*** Begin section ***

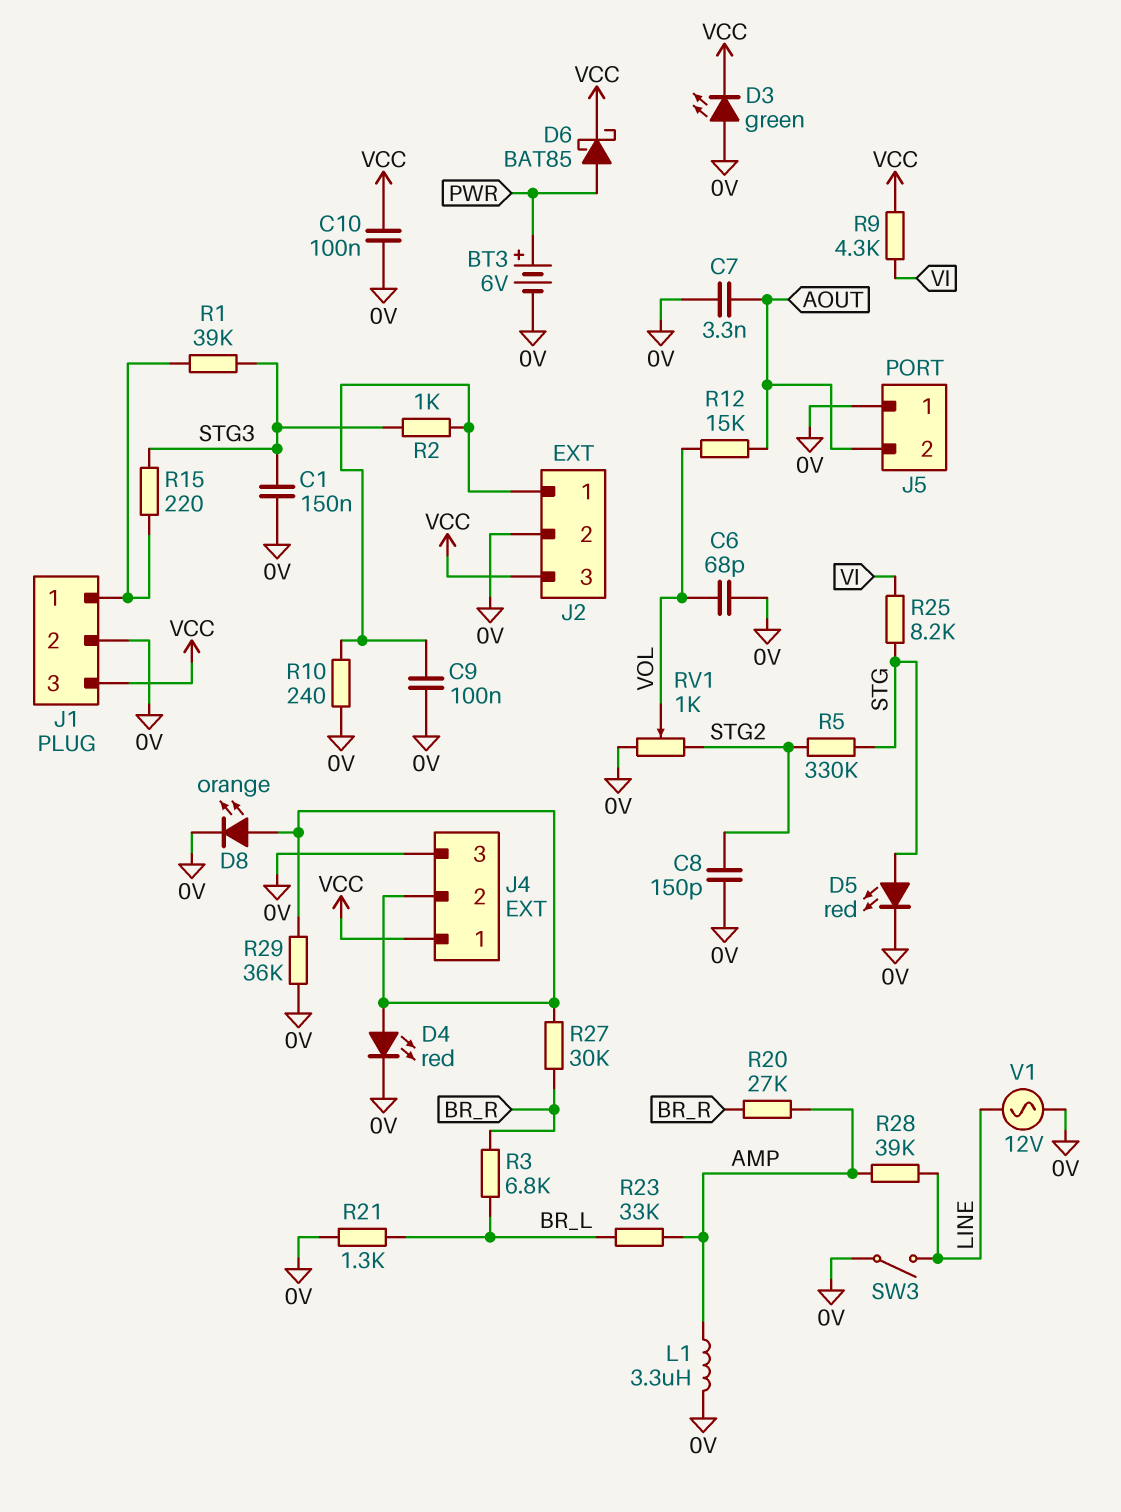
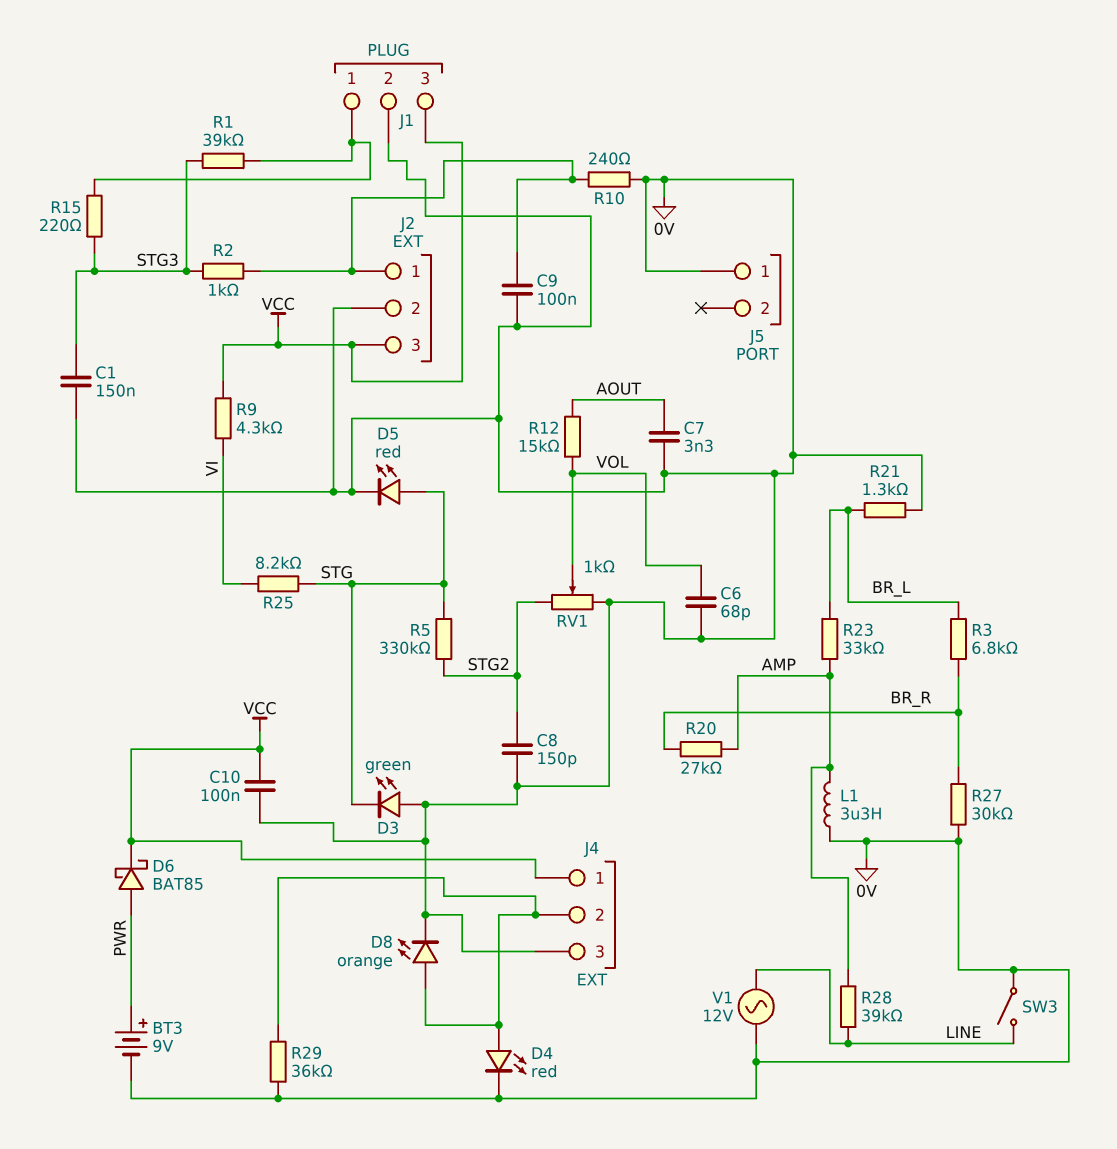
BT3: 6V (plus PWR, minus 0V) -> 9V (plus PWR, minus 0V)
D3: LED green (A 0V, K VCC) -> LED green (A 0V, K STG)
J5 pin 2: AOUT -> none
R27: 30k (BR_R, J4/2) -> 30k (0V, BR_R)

*** End section ***
*** Begin section ***

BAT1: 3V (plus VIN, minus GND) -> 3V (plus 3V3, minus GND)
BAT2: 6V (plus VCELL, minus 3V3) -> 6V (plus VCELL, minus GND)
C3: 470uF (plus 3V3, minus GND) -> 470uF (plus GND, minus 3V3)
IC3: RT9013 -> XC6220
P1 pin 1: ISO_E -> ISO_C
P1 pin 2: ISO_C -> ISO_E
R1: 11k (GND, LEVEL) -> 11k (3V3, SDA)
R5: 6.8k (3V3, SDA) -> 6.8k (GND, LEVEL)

*** End section ***

● Work required
Transcribe the records above from the line holding "P1 pin 1: ISO_E -> ISO_C" down to the line holding "R5: 6.8k (3V3, SDA) -> 6.8k (GND, LEVEL)", inclusive, without adding anything.

● Response box
P1 pin 1: ISO_E -> ISO_C
P1 pin 2: ISO_C -> ISO_E
R1: 11k (GND, LEVEL) -> 11k (3V3, SDA)
R5: 6.8k (3V3, SDA) -> 6.8k (GND, LEVEL)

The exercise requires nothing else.